Begin Exercise inputs
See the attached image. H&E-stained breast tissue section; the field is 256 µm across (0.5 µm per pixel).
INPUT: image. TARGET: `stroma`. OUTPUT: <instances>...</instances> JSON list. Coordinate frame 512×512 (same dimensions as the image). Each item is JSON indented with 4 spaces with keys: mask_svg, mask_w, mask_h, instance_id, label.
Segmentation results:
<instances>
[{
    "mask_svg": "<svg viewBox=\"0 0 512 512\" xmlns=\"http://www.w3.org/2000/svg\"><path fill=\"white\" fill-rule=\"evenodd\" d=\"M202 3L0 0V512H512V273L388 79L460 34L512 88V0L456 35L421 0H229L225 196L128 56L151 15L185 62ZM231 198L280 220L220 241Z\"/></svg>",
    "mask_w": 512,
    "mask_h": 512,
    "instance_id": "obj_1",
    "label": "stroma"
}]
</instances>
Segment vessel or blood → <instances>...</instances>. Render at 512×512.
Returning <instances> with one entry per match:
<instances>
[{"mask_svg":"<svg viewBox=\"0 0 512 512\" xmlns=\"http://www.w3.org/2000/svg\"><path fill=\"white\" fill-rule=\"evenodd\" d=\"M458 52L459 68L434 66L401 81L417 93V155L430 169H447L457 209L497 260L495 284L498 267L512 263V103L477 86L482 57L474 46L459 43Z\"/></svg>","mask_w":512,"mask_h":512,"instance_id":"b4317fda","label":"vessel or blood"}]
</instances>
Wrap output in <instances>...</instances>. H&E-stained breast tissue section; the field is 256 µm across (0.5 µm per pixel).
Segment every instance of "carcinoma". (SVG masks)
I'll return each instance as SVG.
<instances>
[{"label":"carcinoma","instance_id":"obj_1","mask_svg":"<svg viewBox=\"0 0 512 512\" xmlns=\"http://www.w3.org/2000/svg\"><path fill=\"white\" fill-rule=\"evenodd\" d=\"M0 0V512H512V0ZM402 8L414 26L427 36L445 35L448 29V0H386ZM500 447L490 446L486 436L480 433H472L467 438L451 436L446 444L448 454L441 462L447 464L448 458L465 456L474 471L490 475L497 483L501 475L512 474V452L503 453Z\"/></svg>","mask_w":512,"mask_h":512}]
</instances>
End Exercise inputs
● **What you have to do**
Write out every line of the material again, exactly as it reads.

● **The answer**
See the attached image. H&E-stained breast tissue section; the field is 256 µm across (0.5 µm per pixel).
INPUT: image. TARGET: `stroma`. OUTPUT: <instances>...</instances> JSON list. Coordinate frame 512×512 (same dimensions as the image). Each item is JSON indented with 4 spaces with keys: mask_svg, mask_w, mask_h, instance_id, label.
Segmentation results:
<instances>
[{
    "mask_svg": "<svg viewBox=\"0 0 512 512\" xmlns=\"http://www.w3.org/2000/svg\"><path fill=\"white\" fill-rule=\"evenodd\" d=\"M202 3L0 0V512H512V273L388 79L460 34L512 88V0L456 35L421 0H229L225 196L128 56L151 15L185 62ZM231 198L280 220L220 241Z\"/></svg>",
    "mask_w": 512,
    "mask_h": 512,
    "instance_id": "obj_1",
    "label": "stroma"
}]
</instances>
Segment vessel or blood → <instances>...</instances>. Render at 512×512.
Returning <instances> with one entry per match:
<instances>
[{"mask_svg":"<svg viewBox=\"0 0 512 512\" xmlns=\"http://www.w3.org/2000/svg\"><path fill=\"white\" fill-rule=\"evenodd\" d=\"M458 52L459 68L434 66L401 81L417 93V155L430 169H447L457 209L497 260L495 284L498 267L512 263V103L477 86L482 57L474 46L459 43Z\"/></svg>","mask_w":512,"mask_h":512,"instance_id":"b4317fda","label":"vessel or blood"}]
</instances>
Wrap output in <instances>...</instances>. H&E-stained breast tissue section; the field is 256 µm across (0.5 µm per pixel).
Segment every instance of "carcinoma". (SVG masks)
I'll return each instance as SVG.
<instances>
[{"label":"carcinoma","instance_id":"obj_1","mask_svg":"<svg viewBox=\"0 0 512 512\" xmlns=\"http://www.w3.org/2000/svg\"><path fill=\"white\" fill-rule=\"evenodd\" d=\"M0 0V512H512V0ZM402 8L414 26L427 36L445 35L448 29V0H386ZM500 447L490 446L486 436L480 433H472L467 438L451 436L446 444L448 454L441 462L447 464L448 458L465 456L474 471L490 475L497 483L501 475L512 474V452L503 453Z\"/></svg>","mask_w":512,"mask_h":512}]
</instances>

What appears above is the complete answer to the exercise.